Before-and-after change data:

....................

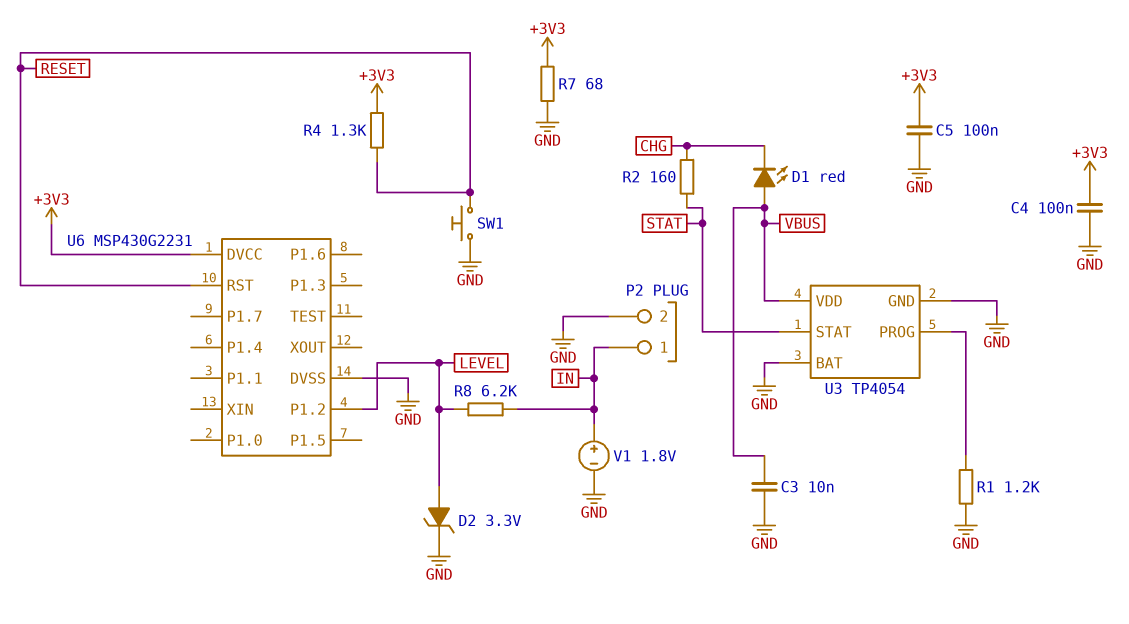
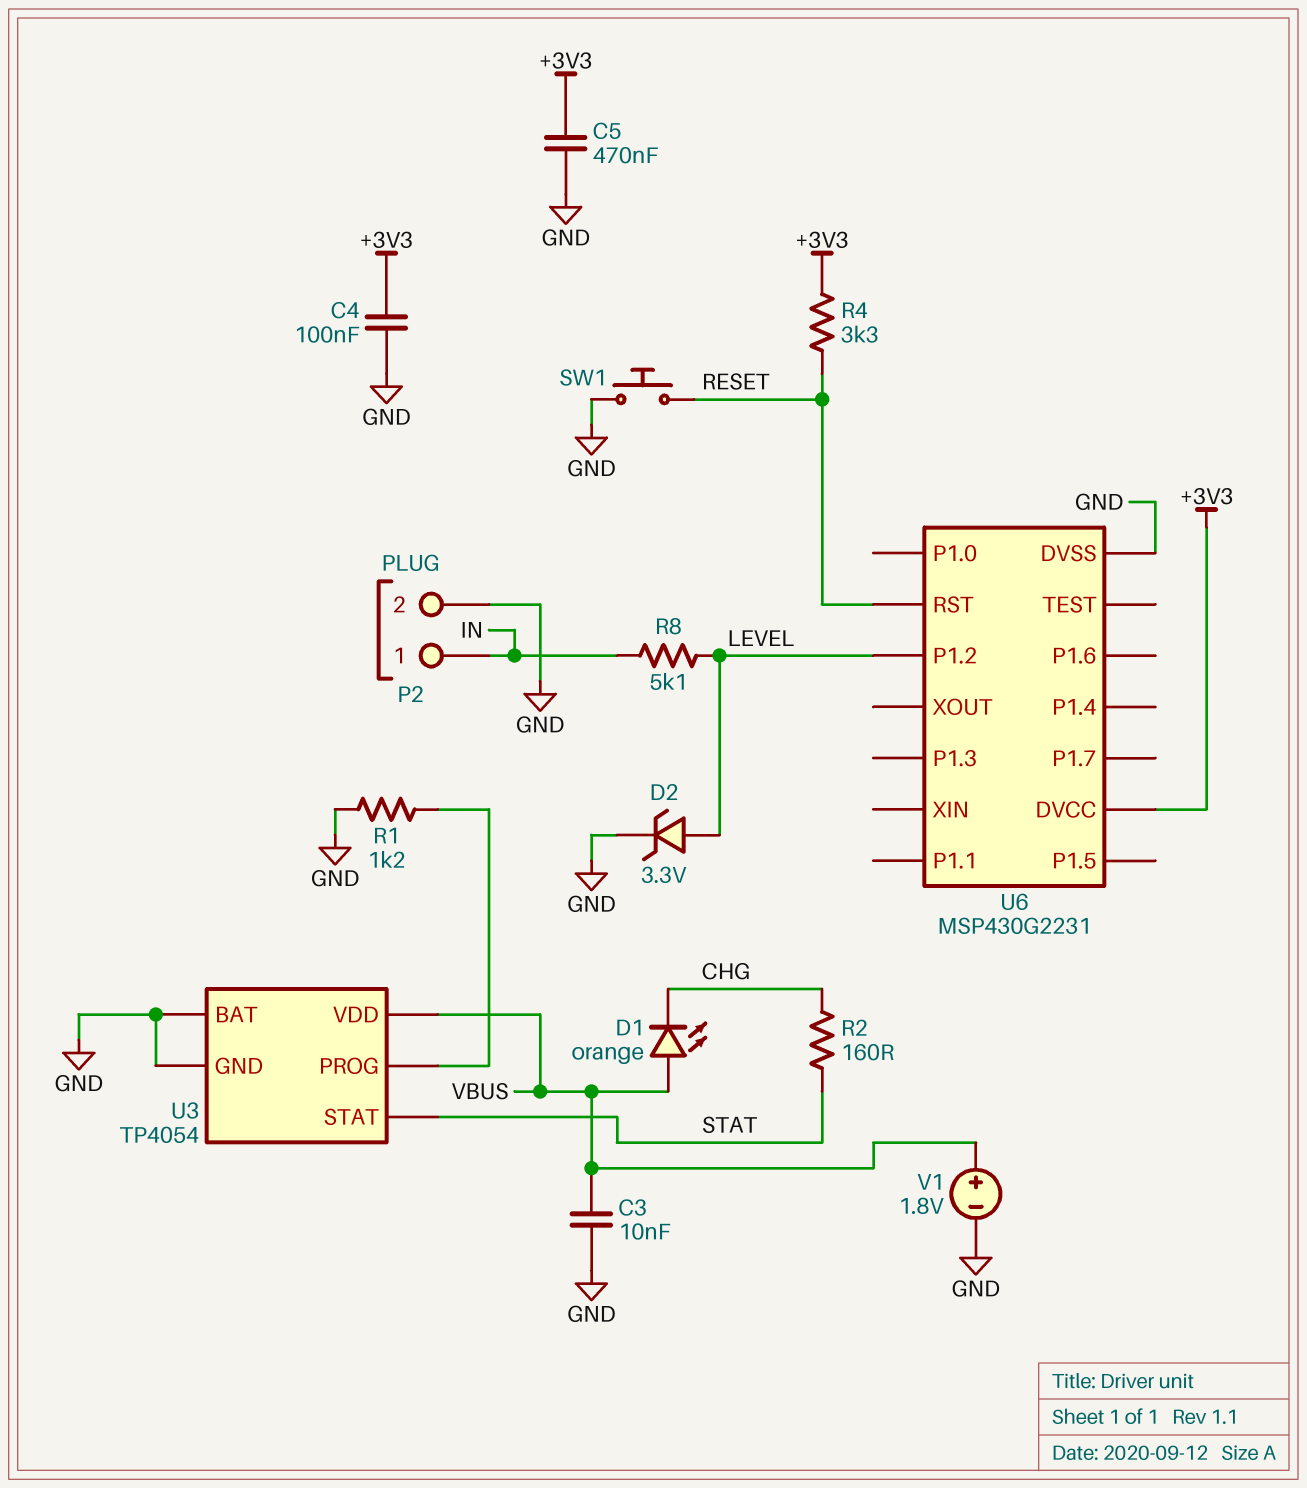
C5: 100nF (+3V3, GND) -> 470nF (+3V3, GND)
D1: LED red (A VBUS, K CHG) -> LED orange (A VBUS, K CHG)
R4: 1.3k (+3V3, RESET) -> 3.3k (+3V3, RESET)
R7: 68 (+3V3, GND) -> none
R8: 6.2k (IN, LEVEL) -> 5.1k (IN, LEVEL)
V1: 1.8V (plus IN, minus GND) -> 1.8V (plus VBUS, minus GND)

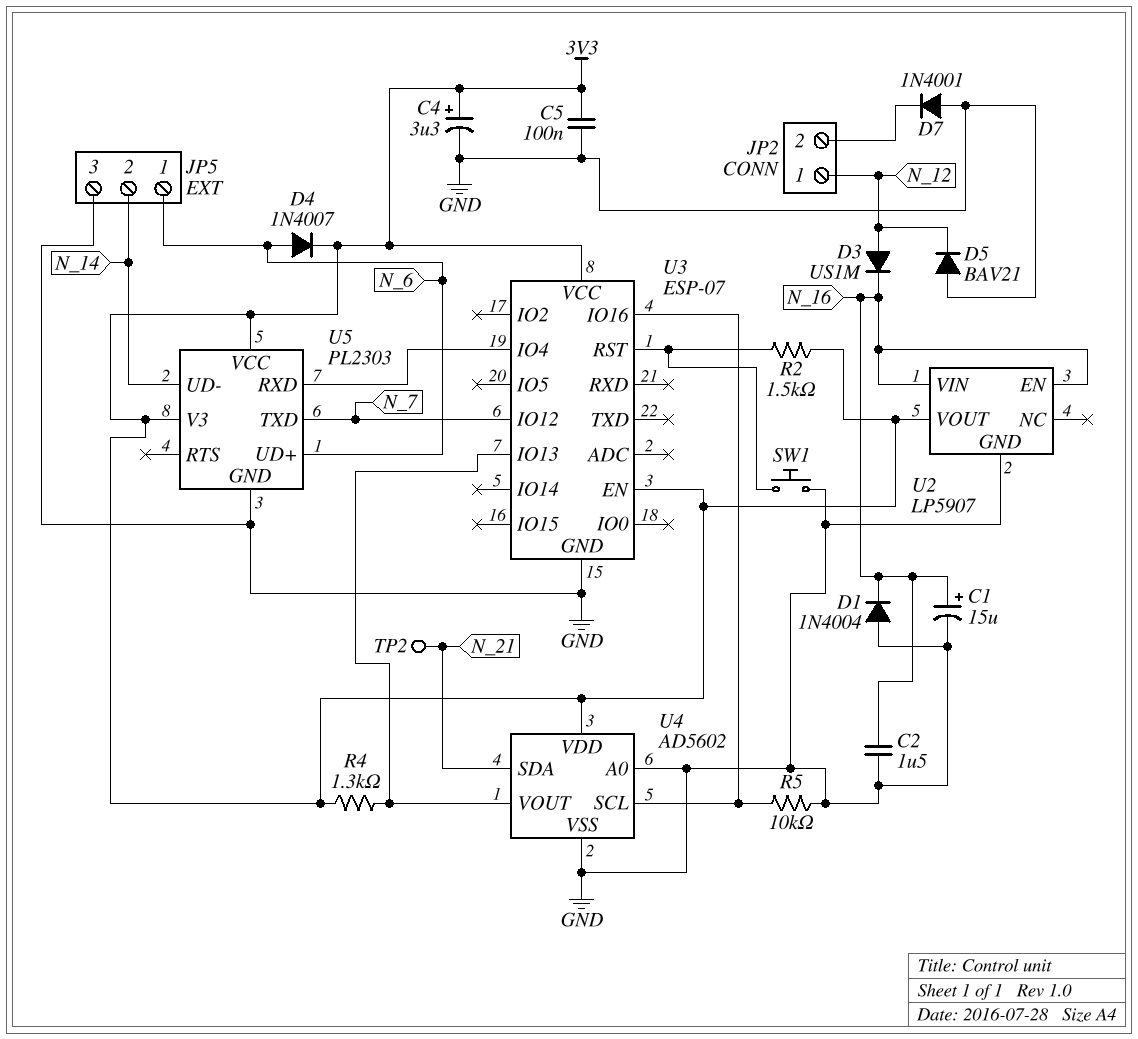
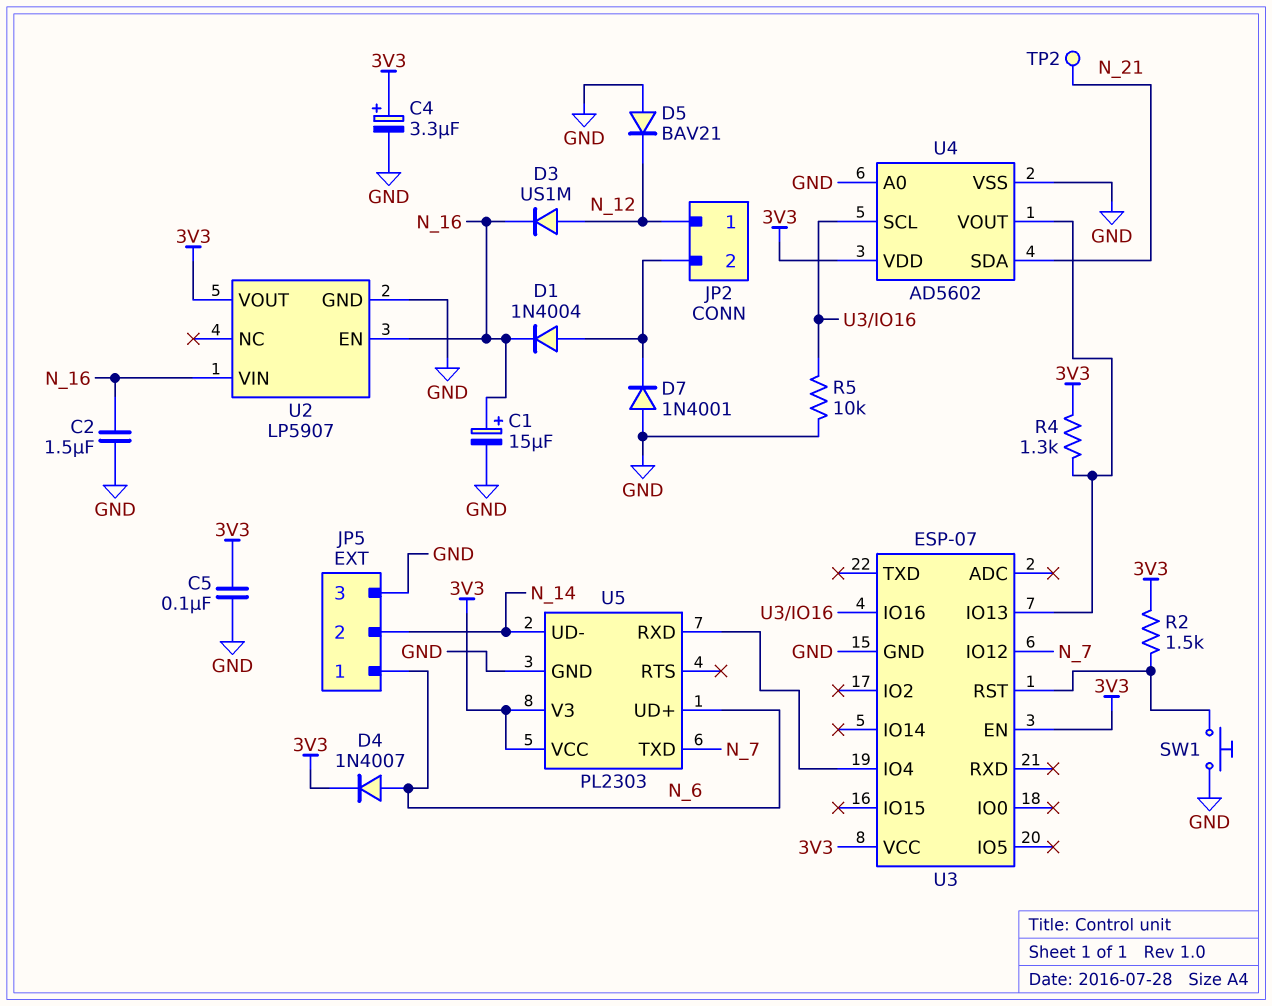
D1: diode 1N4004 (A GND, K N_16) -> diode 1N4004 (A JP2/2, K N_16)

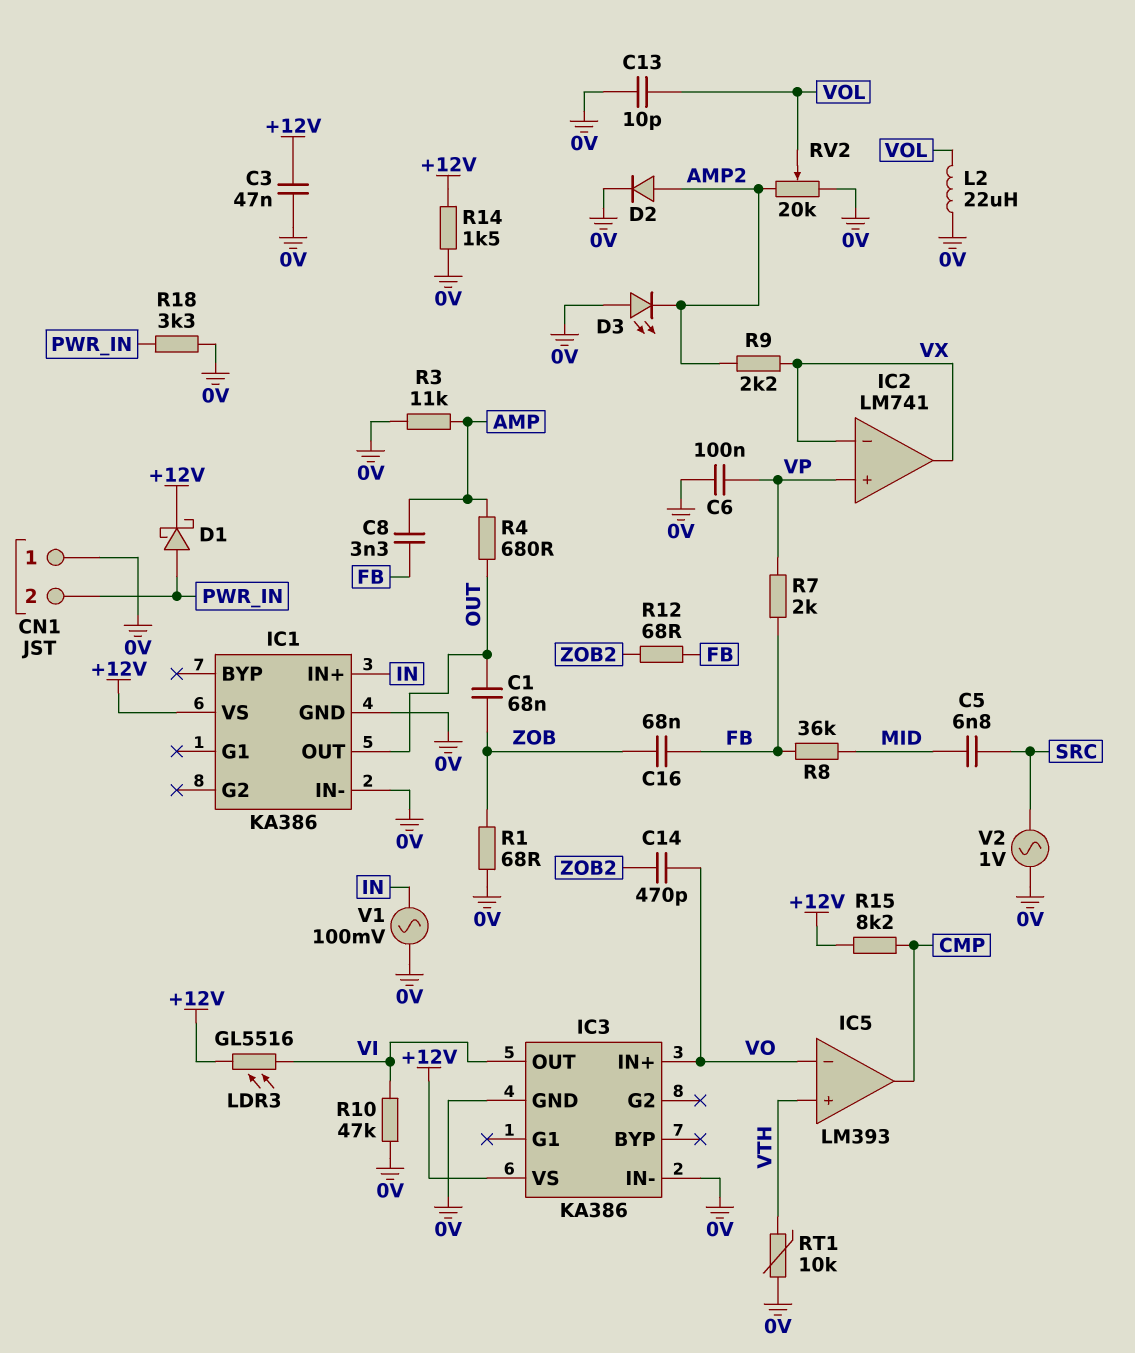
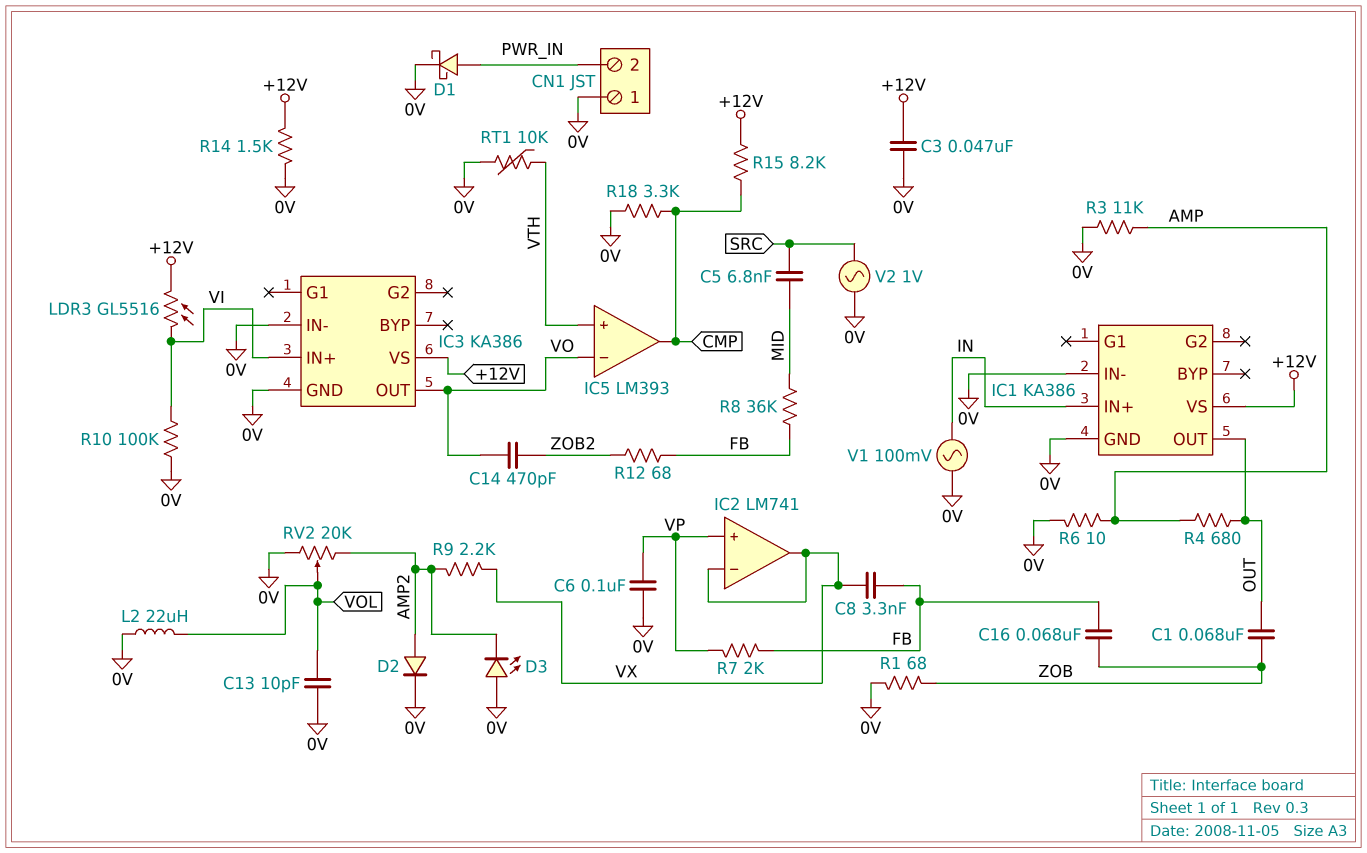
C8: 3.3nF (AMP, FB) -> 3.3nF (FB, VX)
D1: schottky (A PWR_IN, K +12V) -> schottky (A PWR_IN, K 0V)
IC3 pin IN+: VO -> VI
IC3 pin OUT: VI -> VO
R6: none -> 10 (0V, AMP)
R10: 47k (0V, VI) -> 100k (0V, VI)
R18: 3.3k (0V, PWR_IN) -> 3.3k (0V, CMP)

....................

Send back the data above word for word, with the pictures left out.

C5: 100nF (+3V3, GND) -> 470nF (+3V3, GND)
D1: LED red (A VBUS, K CHG) -> LED orange (A VBUS, K CHG)
R4: 1.3k (+3V3, RESET) -> 3.3k (+3V3, RESET)
R7: 68 (+3V3, GND) -> none
R8: 6.2k (IN, LEVEL) -> 5.1k (IN, LEVEL)
V1: 1.8V (plus IN, minus GND) -> 1.8V (plus VBUS, minus GND)

D1: diode 1N4004 (A GND, K N_16) -> diode 1N4004 (A JP2/2, K N_16)

C8: 3.3nF (AMP, FB) -> 3.3nF (FB, VX)
D1: schottky (A PWR_IN, K +12V) -> schottky (A PWR_IN, K 0V)
IC3 pin IN+: VO -> VI
IC3 pin OUT: VI -> VO
R6: none -> 10 (0V, AMP)
R10: 47k (0V, VI) -> 100k (0V, VI)
R18: 3.3k (0V, PWR_IN) -> 3.3k (0V, CMP)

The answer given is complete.